**TASK TO CARRY OUT**: Each line below needs to be returned exactly. Skip any picture.

BEGIN DATA BELOW

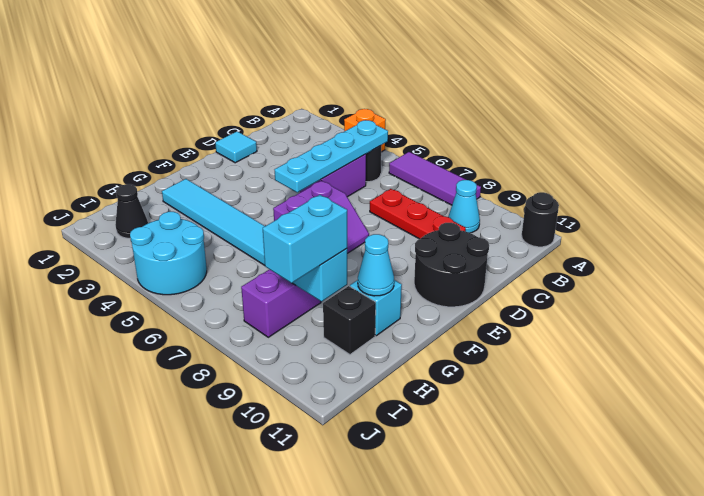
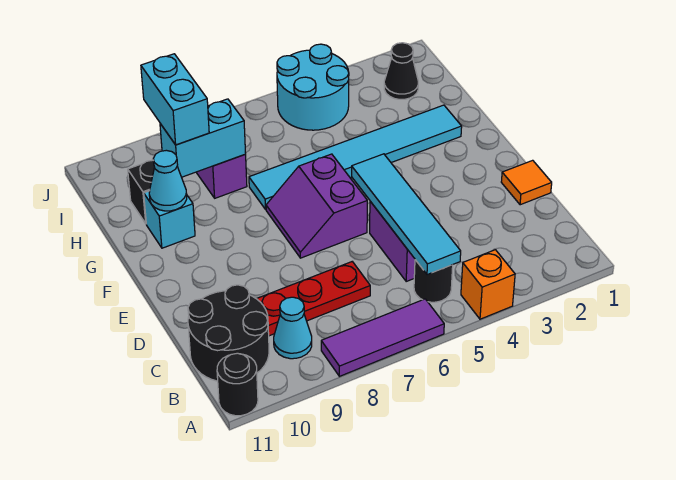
cyan plate B5:E5 level 2 -> cyan tile B5:E5 level 2
cyan tile D1 level 1 -> orange tile D1 level 1
black round brick D10:E11 level 1 -> black round brick B10:C11 level 1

END DATA BELOW

**EXERCISE ANSWER**:
cyan plate B5:E5 level 2 -> cyan tile B5:E5 level 2
cyan tile D1 level 1 -> orange tile D1 level 1
black round brick D10:E11 level 1 -> black round brick B10:C11 level 1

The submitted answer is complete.